## Activity
Gather the lines below that include the string "cyan", copying each in full.

==== Data excerpts ====

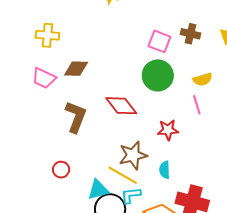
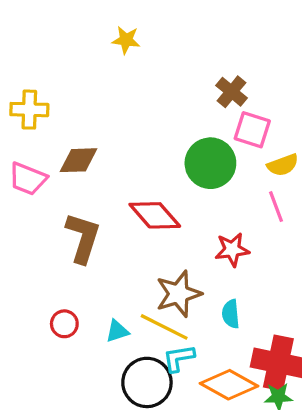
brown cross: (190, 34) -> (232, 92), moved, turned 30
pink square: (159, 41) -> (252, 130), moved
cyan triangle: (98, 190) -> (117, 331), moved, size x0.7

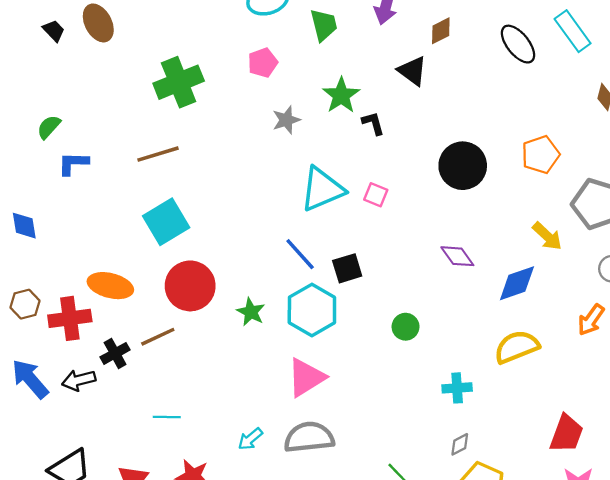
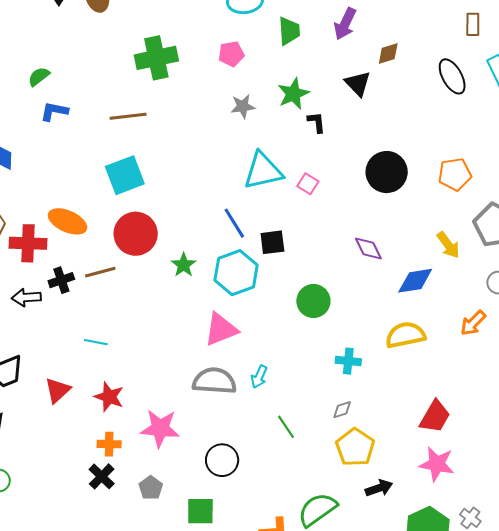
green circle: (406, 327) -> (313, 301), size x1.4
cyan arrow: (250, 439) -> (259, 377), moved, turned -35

====
==== Data excerpts ====

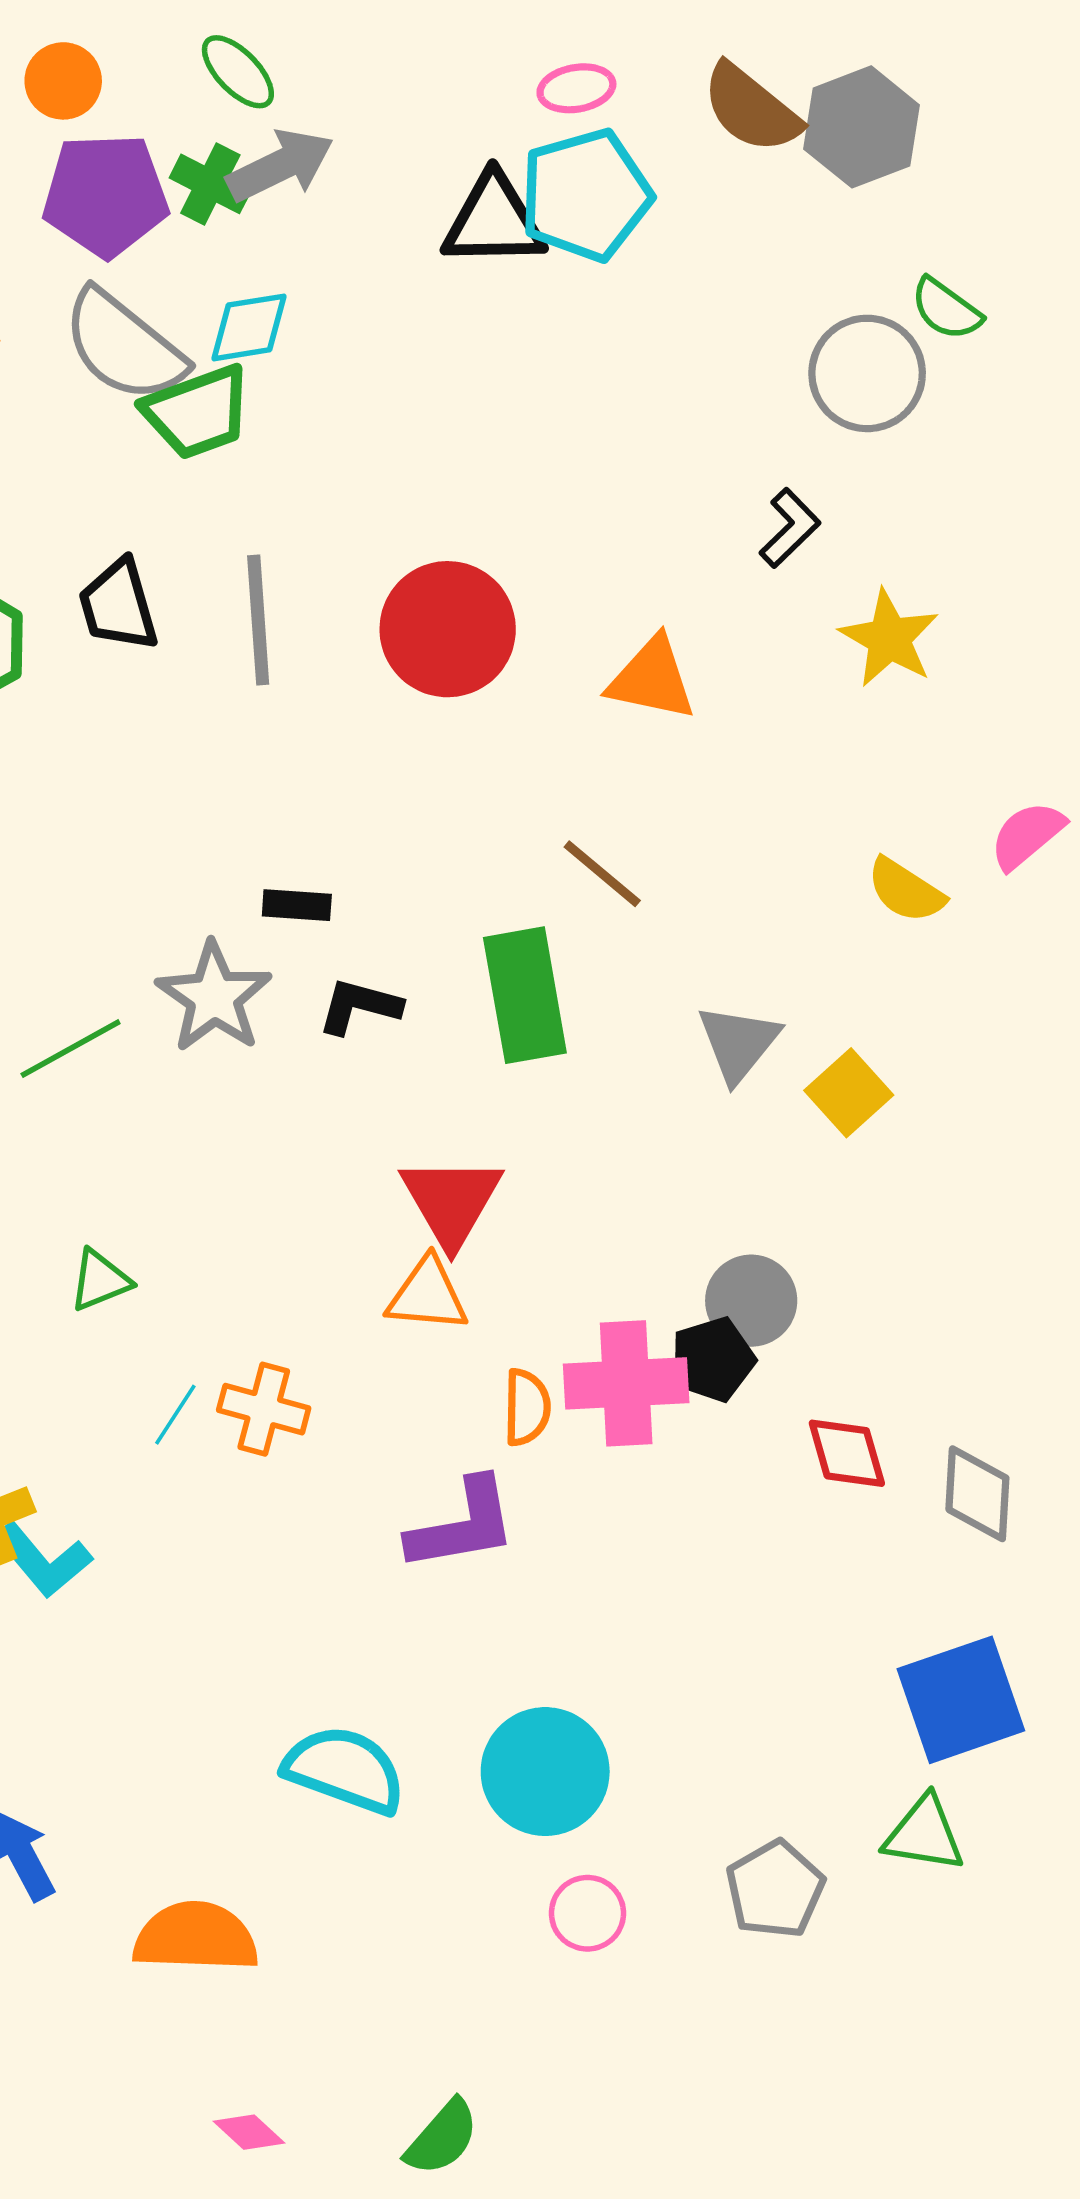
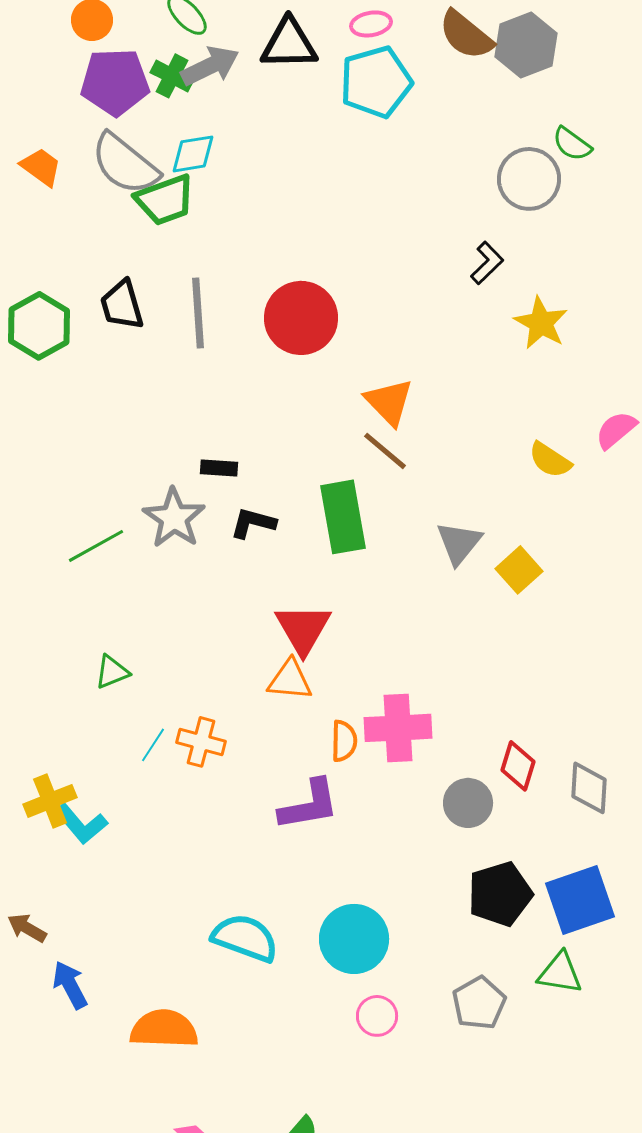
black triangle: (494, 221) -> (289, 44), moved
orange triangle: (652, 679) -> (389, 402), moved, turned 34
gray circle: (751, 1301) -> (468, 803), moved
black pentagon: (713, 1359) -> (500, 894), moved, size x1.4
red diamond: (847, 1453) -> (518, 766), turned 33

====

## Written answer
cyan triangle: (98, 190) -> (117, 331), moved, size x0.7
cyan arrow: (250, 439) -> (259, 377), moved, turned -35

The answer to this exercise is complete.